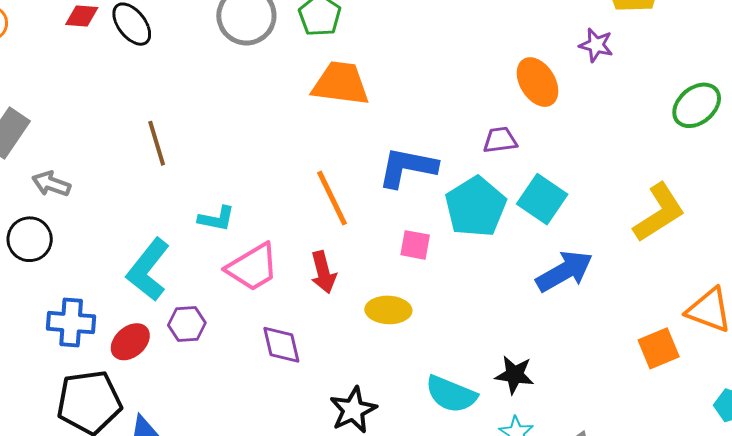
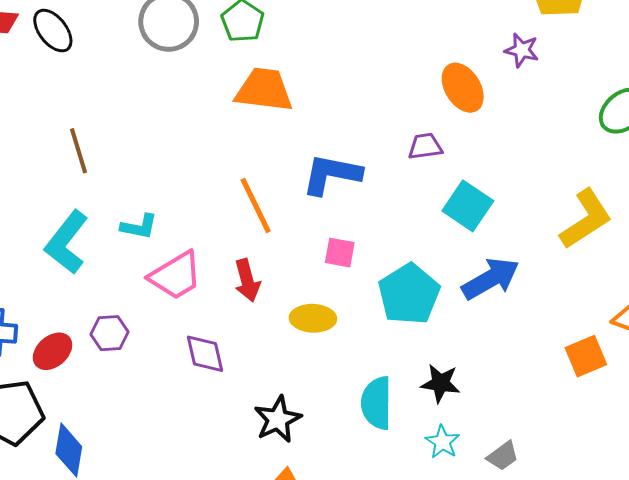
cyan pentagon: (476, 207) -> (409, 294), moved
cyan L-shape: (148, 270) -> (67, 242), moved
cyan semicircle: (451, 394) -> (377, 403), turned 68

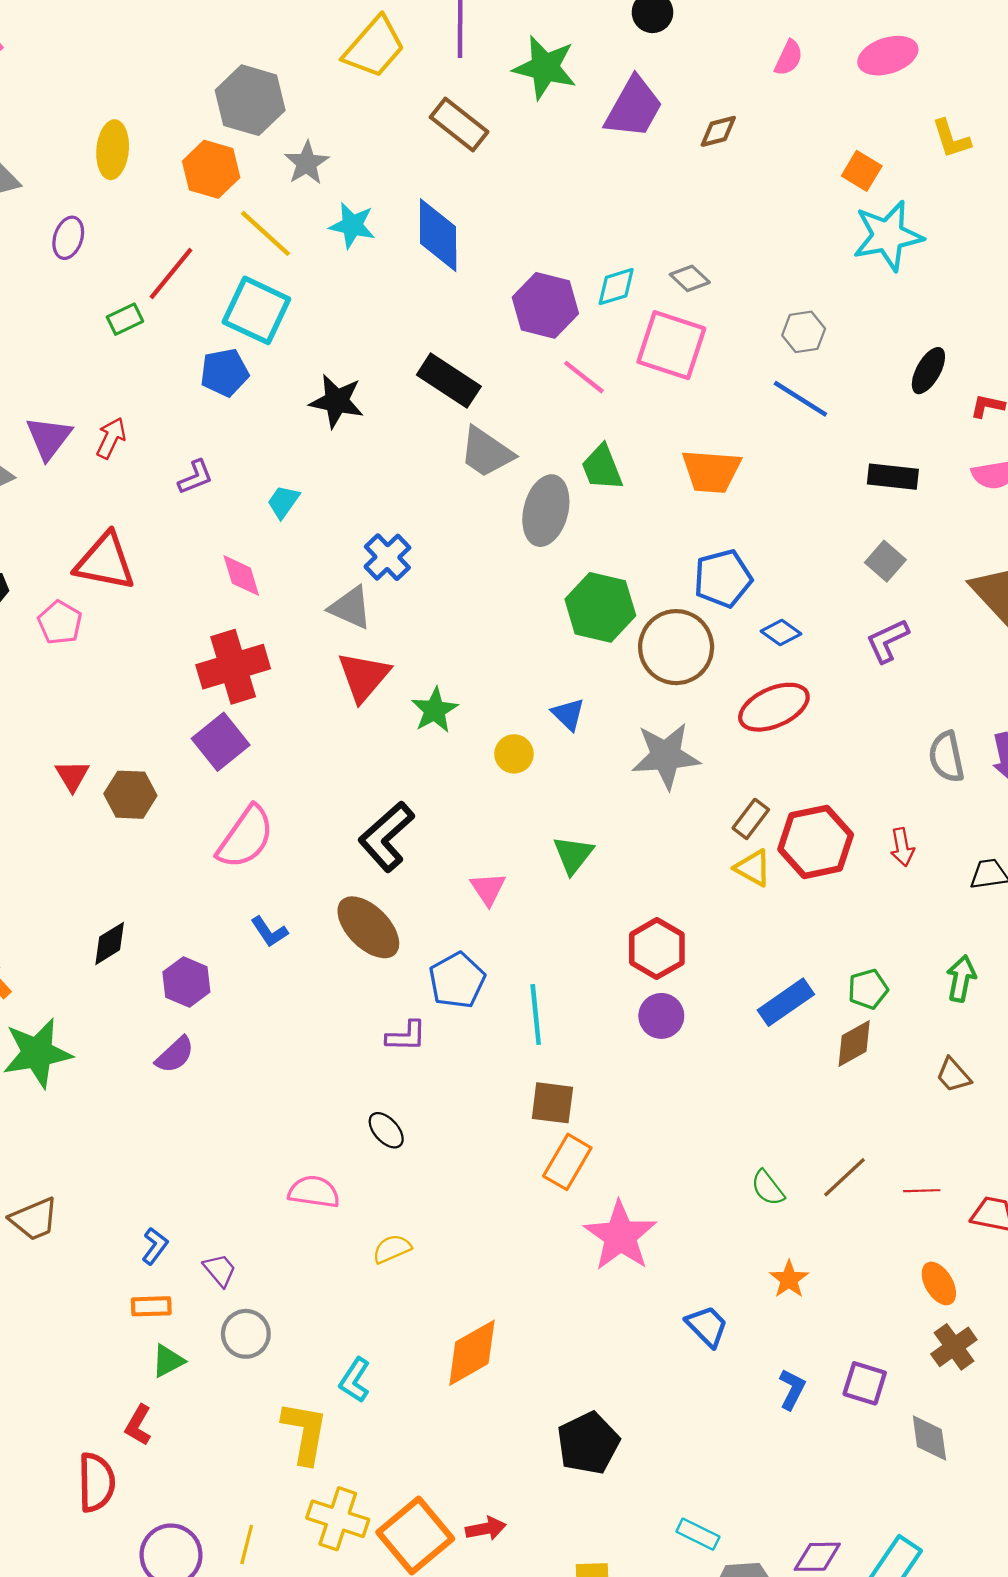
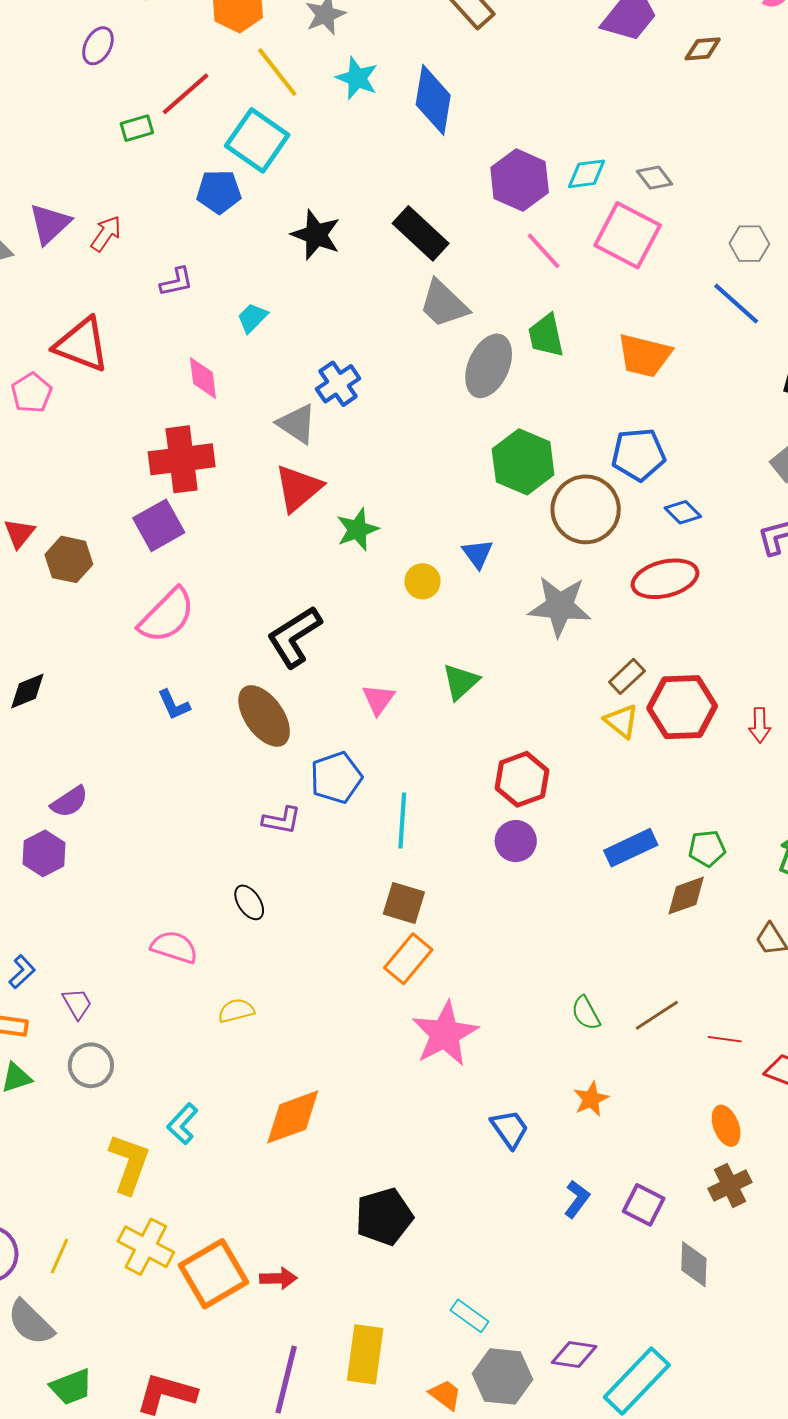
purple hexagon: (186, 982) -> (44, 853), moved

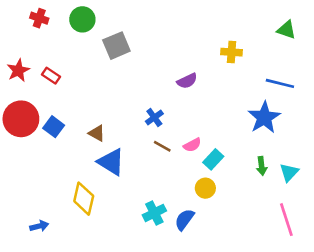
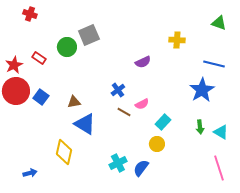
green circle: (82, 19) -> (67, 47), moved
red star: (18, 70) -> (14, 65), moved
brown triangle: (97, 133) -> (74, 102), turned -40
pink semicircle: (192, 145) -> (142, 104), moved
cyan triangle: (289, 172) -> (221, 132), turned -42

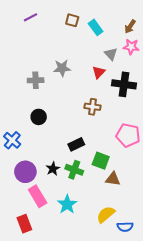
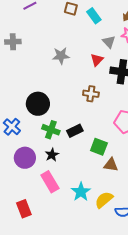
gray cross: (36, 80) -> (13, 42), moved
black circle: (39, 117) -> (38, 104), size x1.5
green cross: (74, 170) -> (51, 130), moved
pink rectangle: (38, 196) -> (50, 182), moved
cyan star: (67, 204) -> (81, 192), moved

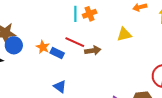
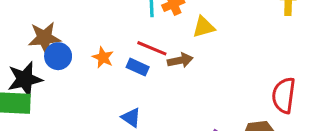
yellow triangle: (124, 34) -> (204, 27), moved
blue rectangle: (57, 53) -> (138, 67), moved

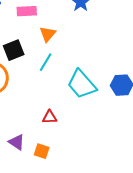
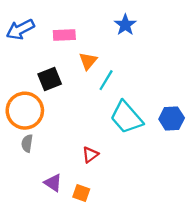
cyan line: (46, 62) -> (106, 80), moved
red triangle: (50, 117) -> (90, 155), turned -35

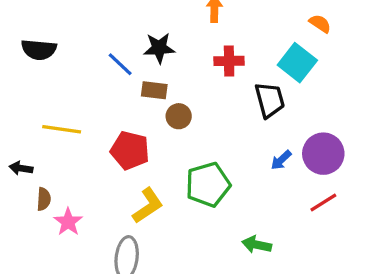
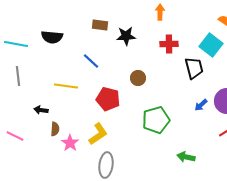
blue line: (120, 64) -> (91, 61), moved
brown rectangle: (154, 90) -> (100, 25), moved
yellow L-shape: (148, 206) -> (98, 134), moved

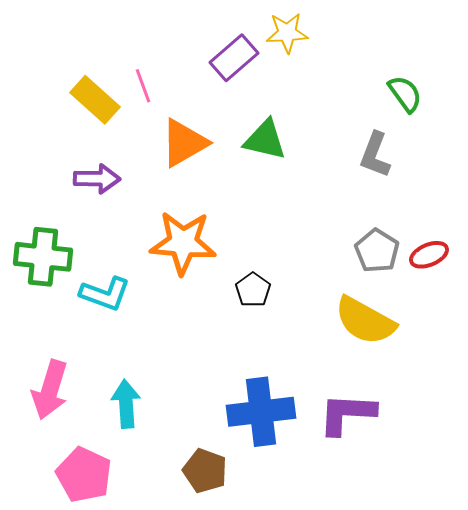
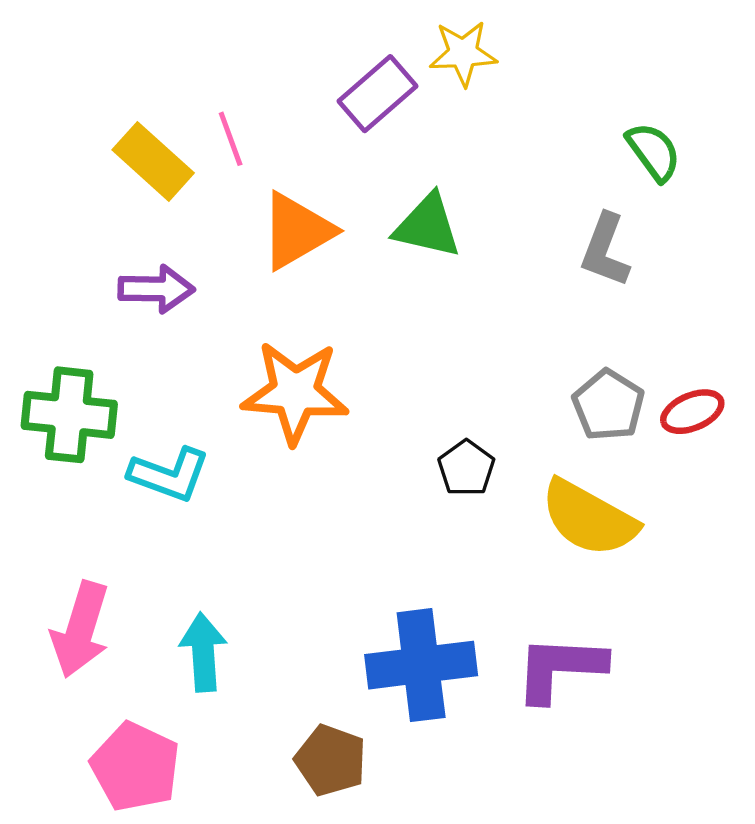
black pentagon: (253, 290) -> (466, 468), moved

What the exercise asks: Output an exact copy of the lines from the one with "pink rectangle: (38, 196) -> (50, 182), moved" through the closing line of the records, inclusive, without any images.

Solution to this exercise:
pink rectangle: (38, 196) -> (50, 182), moved
cyan star: (67, 204) -> (81, 192), moved

yellow triangle: (124, 34) -> (204, 27), moved
blue rectangle: (57, 53) -> (138, 67), moved

cyan line: (46, 62) -> (106, 80), moved
red triangle: (50, 117) -> (90, 155), turned -35

blue line: (120, 64) -> (91, 61), moved
brown rectangle: (154, 90) -> (100, 25), moved
yellow L-shape: (148, 206) -> (98, 134), moved

black pentagon: (253, 290) -> (466, 468), moved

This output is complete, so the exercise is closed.